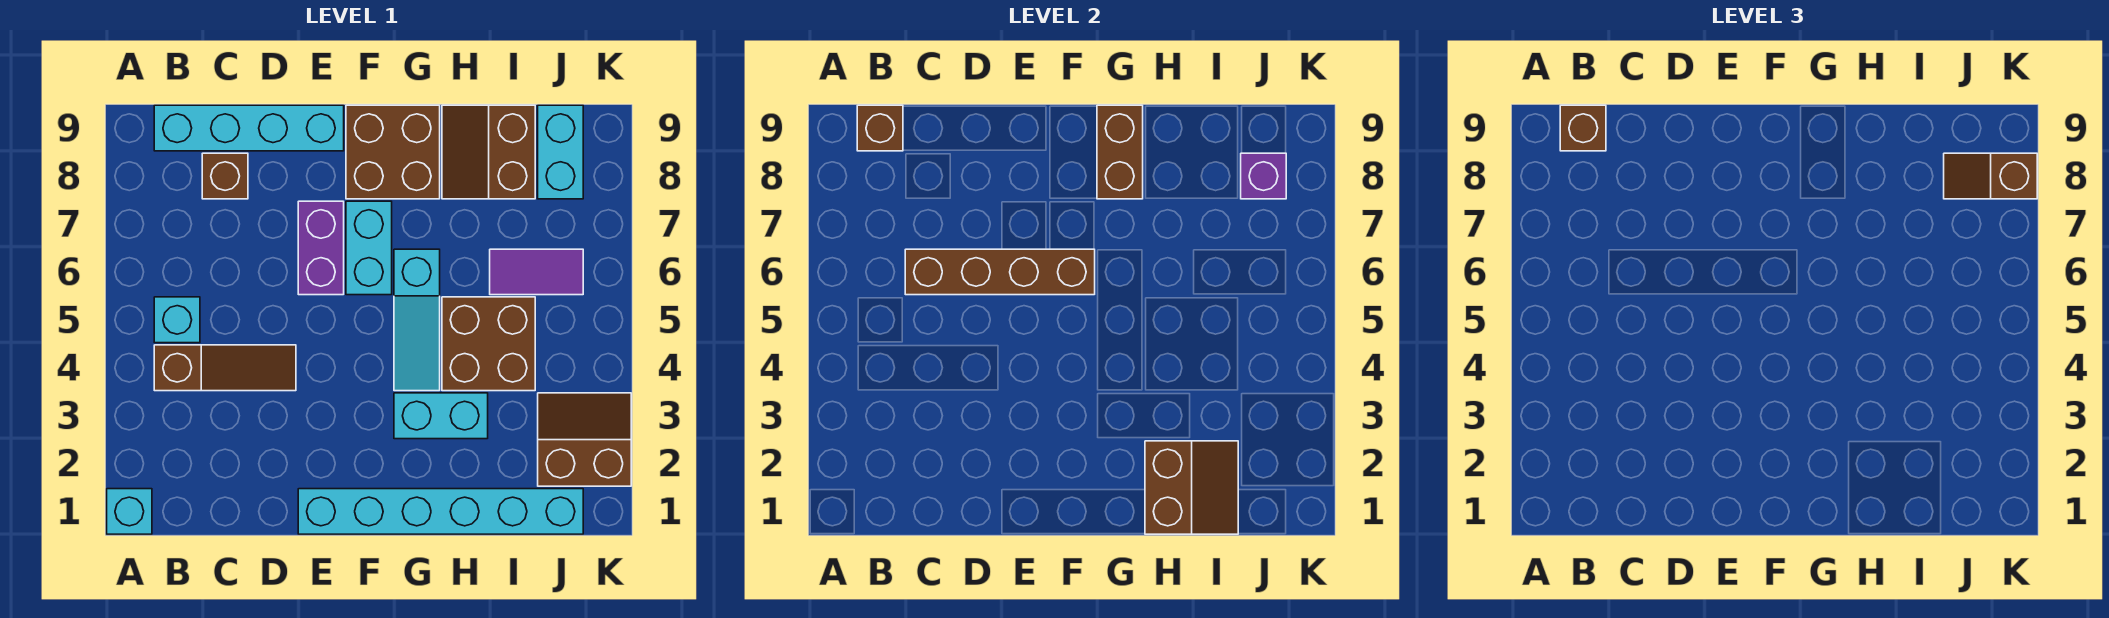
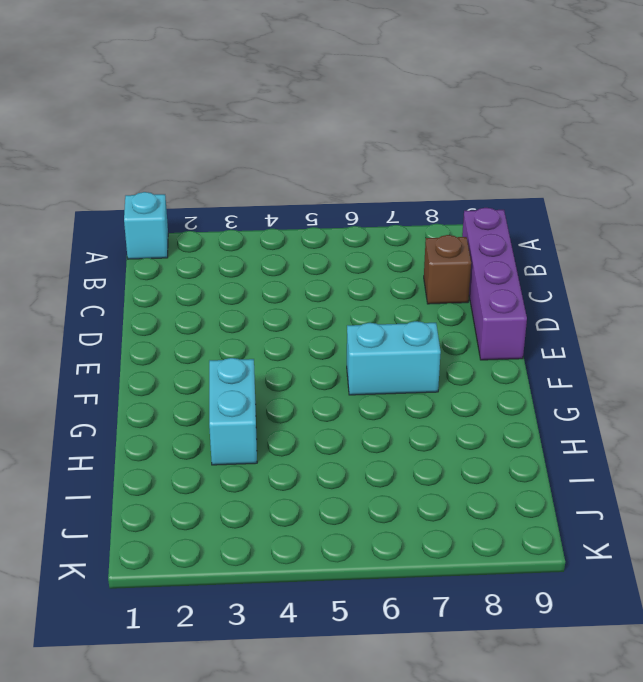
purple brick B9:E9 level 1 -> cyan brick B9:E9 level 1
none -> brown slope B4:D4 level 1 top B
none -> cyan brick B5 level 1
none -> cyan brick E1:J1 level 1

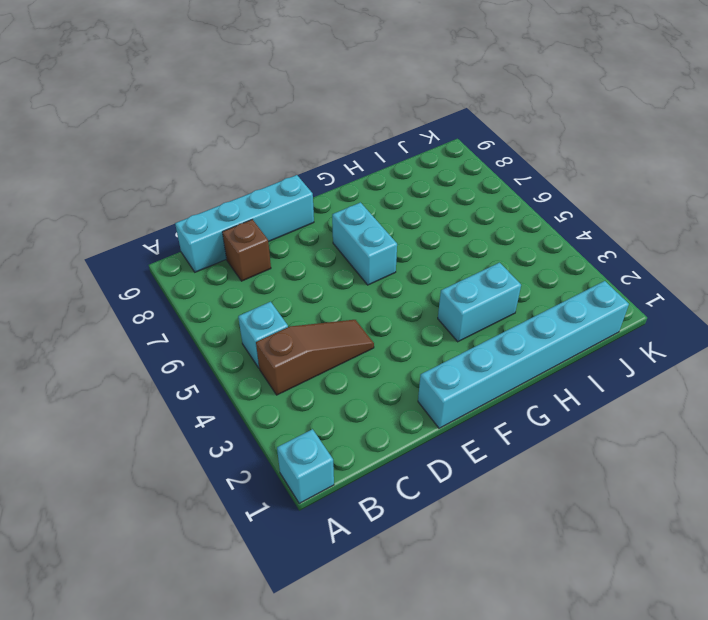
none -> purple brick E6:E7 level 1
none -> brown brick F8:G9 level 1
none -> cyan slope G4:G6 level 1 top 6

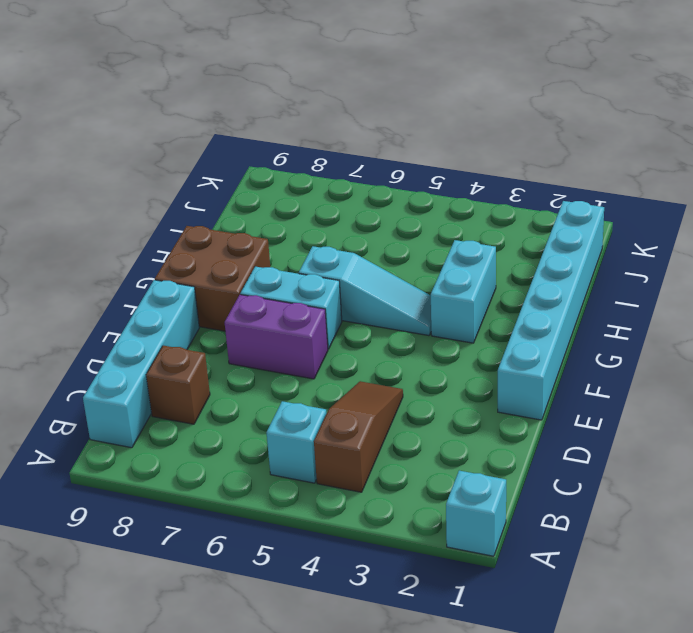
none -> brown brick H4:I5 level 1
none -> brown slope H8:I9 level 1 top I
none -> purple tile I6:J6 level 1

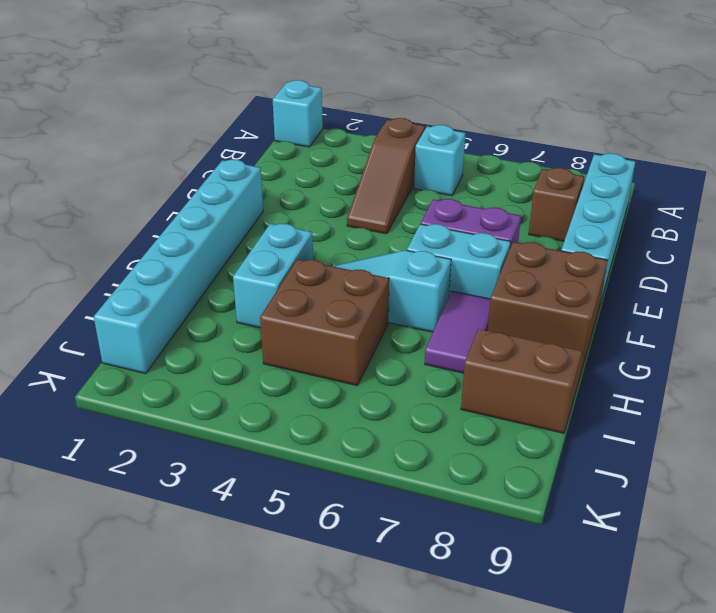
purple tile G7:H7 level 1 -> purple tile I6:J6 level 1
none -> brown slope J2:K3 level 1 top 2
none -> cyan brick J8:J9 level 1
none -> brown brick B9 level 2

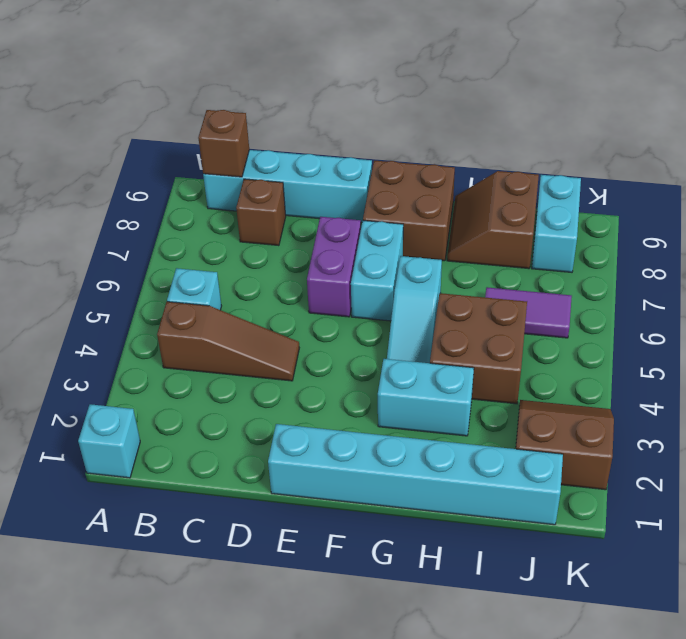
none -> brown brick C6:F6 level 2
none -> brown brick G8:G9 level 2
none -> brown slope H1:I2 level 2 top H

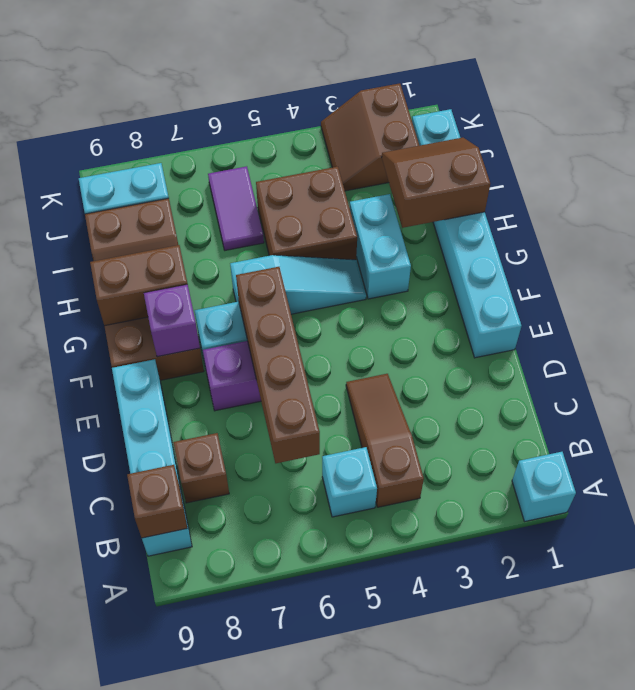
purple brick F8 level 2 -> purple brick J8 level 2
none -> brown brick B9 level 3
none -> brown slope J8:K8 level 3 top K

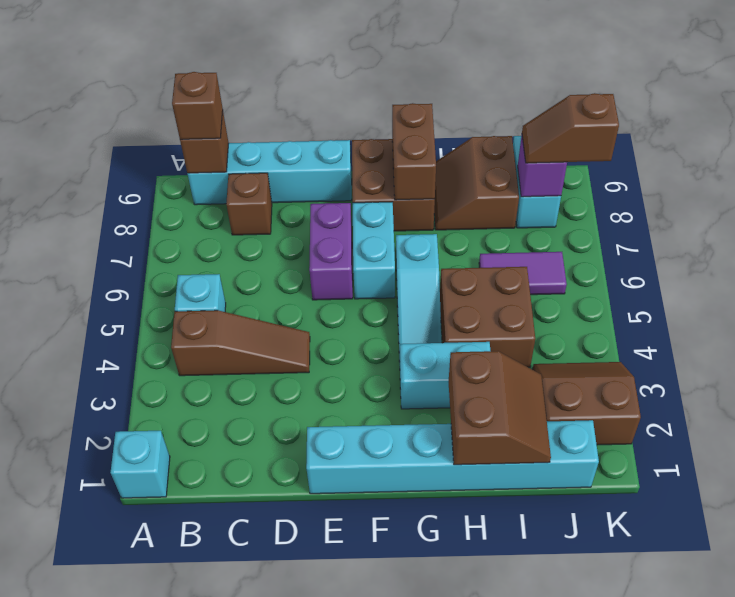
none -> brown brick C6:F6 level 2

========================================

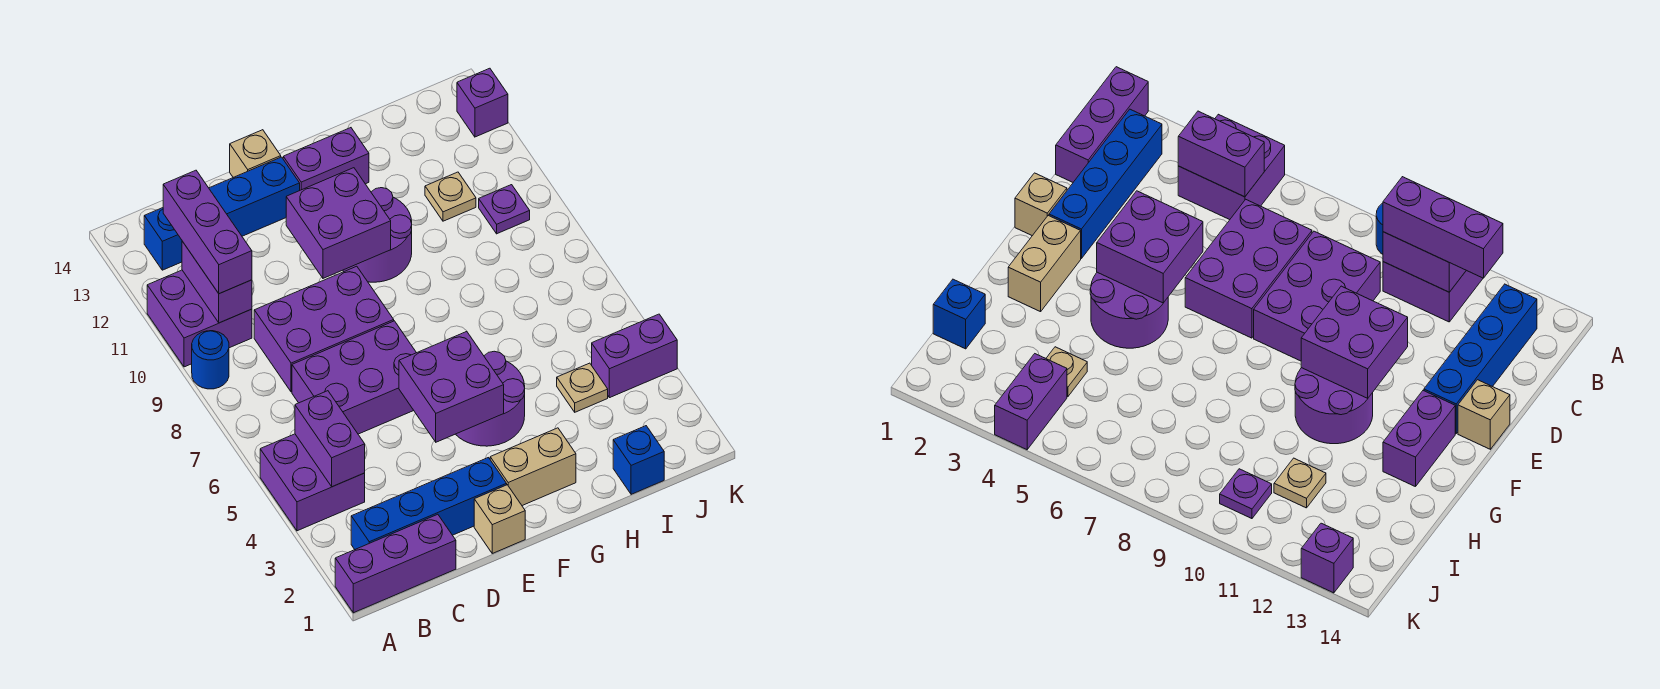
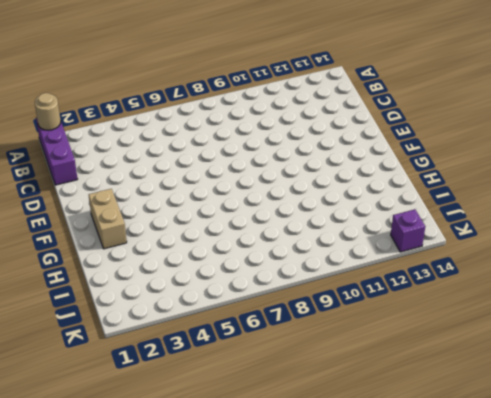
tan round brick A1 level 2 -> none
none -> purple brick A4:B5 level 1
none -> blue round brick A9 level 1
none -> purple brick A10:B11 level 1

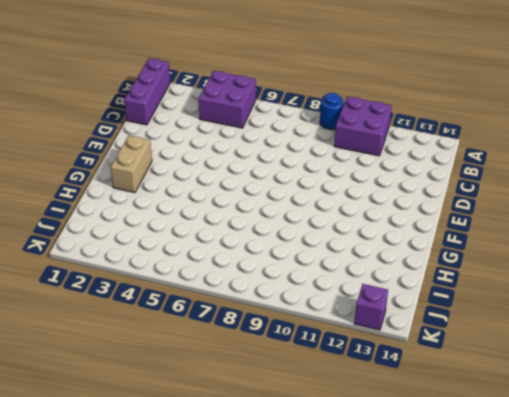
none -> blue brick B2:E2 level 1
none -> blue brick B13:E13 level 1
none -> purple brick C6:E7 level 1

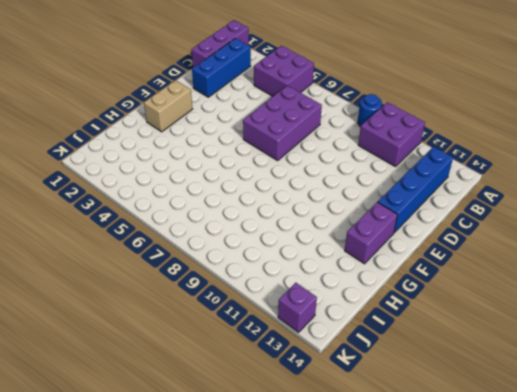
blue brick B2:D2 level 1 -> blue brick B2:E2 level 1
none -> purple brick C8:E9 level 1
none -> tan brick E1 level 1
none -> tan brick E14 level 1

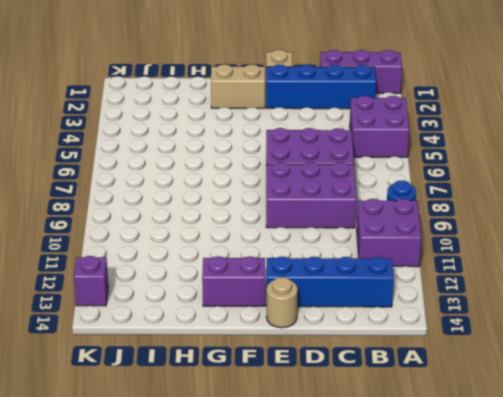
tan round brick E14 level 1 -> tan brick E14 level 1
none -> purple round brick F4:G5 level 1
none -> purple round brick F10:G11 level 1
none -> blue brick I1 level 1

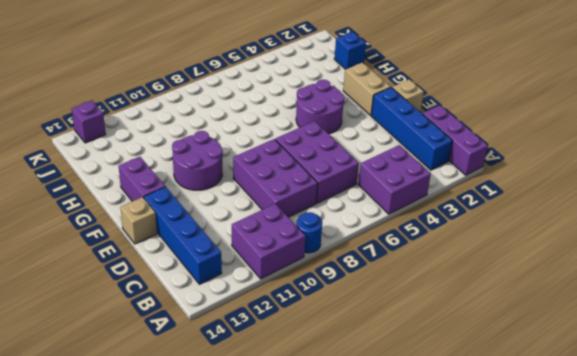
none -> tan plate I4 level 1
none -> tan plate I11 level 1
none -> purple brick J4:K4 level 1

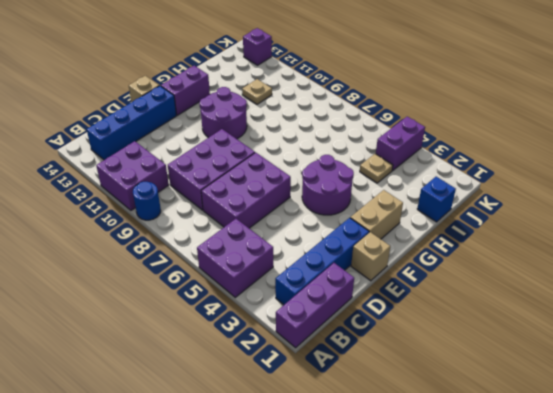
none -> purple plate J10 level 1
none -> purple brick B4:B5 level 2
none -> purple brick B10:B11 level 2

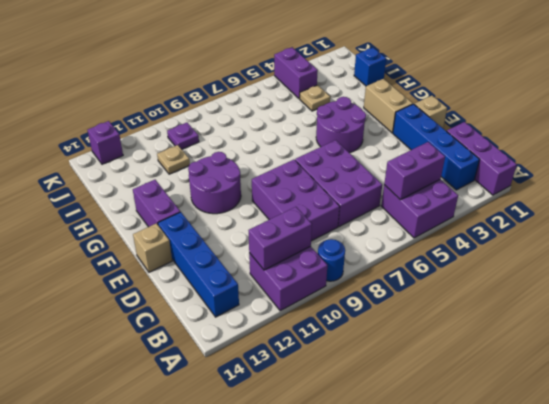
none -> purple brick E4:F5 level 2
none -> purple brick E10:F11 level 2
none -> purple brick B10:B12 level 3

========================================

_Work to complete:_
Quote the lines above exactly, starting with the one that has "none -> purple brick B4:B5 level 2" and ending with the one that has "none -> purple brick B10:B12 level 3"; drop the pictures and include nothing else.

_Reply:_
none -> purple brick B4:B5 level 2
none -> purple brick B10:B11 level 2

none -> purple brick E4:F5 level 2
none -> purple brick E10:F11 level 2
none -> purple brick B10:B12 level 3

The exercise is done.